Instructions to follow
Copy each line below in which the string "spinning" appears.

Provided records
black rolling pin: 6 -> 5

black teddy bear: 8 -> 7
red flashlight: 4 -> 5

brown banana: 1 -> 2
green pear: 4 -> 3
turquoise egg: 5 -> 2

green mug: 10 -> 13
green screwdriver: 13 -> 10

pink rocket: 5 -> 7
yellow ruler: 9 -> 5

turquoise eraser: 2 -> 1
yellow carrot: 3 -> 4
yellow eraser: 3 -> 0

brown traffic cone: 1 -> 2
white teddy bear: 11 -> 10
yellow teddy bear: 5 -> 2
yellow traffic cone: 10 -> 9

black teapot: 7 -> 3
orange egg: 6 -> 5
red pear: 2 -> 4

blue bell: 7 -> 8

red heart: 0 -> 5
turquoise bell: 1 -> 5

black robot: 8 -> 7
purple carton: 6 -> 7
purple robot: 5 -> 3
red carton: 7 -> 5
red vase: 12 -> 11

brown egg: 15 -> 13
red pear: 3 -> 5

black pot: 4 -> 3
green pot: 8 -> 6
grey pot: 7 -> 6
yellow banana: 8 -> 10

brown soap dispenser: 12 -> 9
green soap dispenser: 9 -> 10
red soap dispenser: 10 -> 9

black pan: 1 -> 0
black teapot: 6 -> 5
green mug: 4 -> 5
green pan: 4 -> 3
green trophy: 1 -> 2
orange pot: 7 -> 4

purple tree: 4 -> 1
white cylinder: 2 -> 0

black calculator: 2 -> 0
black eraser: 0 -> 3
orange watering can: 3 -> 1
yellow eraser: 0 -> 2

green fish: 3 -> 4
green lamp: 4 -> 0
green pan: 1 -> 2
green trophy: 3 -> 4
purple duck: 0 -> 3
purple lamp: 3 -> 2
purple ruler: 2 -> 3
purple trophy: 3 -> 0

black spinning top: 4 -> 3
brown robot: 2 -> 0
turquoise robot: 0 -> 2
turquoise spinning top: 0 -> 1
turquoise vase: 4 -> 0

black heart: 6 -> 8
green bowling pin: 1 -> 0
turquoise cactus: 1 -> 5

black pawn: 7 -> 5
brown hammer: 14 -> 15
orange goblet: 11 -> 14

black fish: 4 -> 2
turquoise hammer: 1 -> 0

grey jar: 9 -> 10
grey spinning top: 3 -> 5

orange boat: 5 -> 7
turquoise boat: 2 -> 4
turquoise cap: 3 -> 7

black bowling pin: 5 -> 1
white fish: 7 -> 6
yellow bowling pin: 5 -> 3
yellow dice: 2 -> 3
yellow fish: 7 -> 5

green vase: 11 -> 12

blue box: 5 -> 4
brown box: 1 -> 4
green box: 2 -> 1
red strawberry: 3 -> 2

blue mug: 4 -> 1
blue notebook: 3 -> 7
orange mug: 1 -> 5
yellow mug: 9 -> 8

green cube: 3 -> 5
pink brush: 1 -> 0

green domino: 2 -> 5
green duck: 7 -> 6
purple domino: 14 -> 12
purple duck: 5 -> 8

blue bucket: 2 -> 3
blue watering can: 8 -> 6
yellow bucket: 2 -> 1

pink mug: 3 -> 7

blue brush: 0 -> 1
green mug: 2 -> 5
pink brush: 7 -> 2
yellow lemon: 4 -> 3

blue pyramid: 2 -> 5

Answer space
black spinning top: 4 -> 3
turquoise spinning top: 0 -> 1
grey spinning top: 3 -> 5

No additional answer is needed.